**Work order:**
Return a copy of every line in the records that includes the word "yellow".

**Input:**
===============

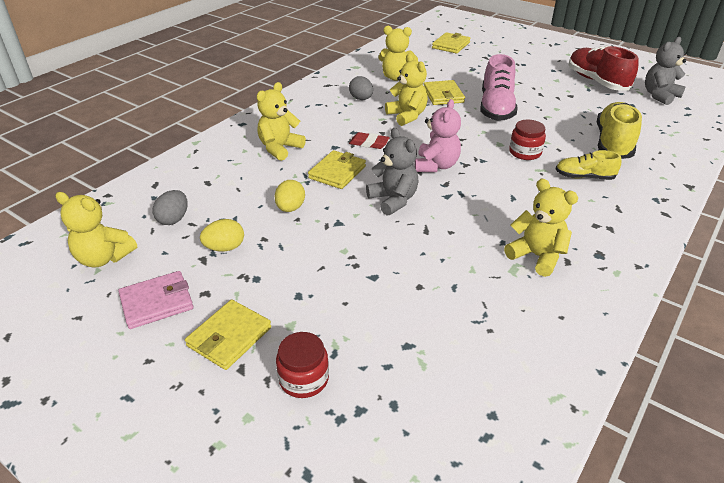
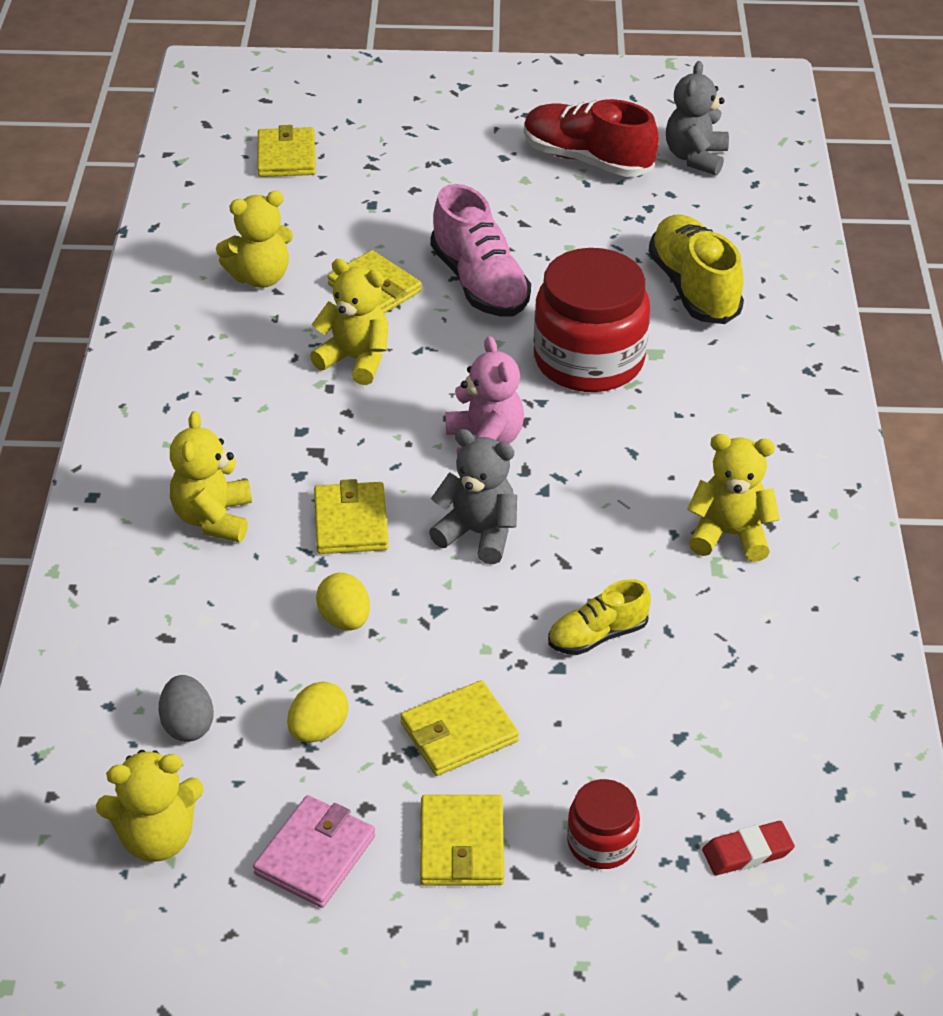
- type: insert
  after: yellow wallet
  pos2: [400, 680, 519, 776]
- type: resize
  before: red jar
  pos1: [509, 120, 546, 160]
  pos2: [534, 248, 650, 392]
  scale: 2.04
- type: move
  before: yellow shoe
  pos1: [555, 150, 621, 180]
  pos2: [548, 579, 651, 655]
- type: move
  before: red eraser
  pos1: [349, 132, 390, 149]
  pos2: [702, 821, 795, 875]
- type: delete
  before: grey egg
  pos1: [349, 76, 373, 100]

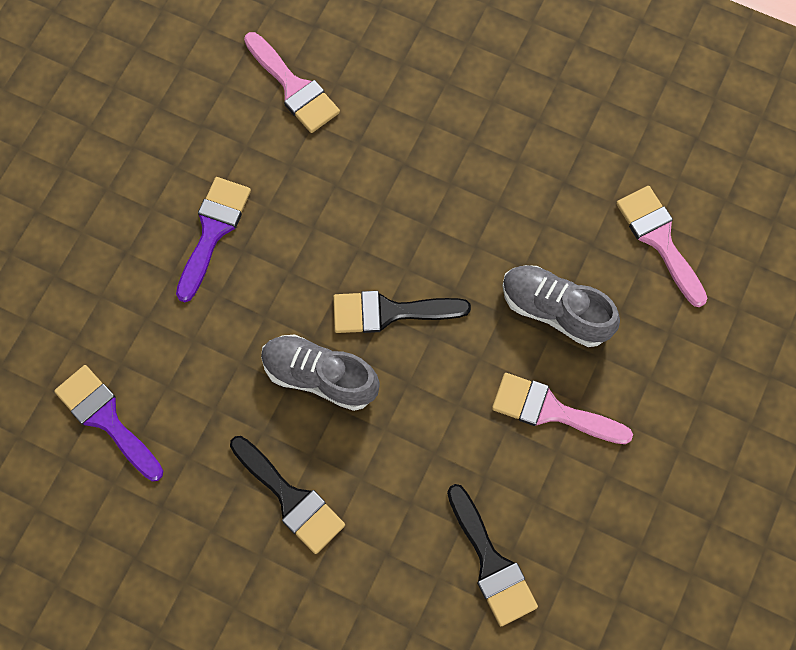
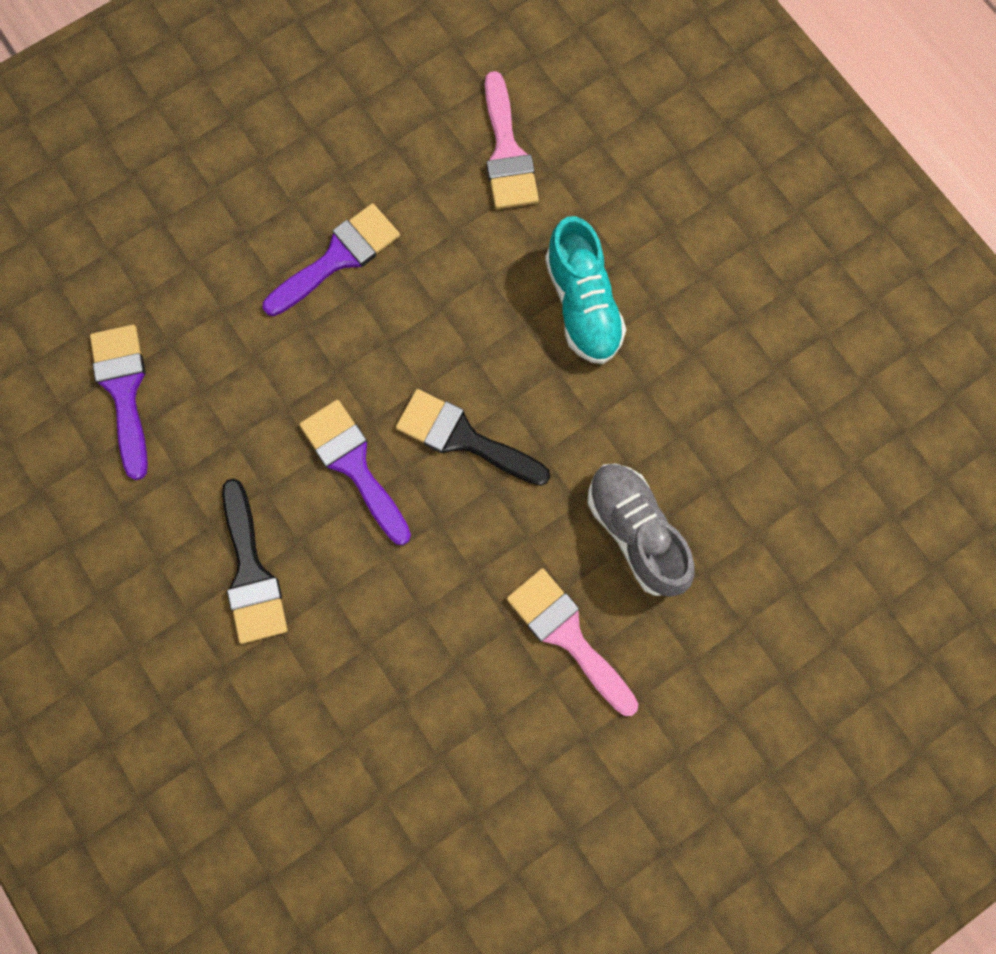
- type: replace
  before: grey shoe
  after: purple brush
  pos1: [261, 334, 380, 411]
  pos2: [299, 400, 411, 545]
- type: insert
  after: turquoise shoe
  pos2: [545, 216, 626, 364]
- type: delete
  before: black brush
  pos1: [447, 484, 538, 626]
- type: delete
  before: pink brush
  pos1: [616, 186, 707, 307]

===============

**Solved exercise:**
  after: yellow wallet
  before: yellow shoe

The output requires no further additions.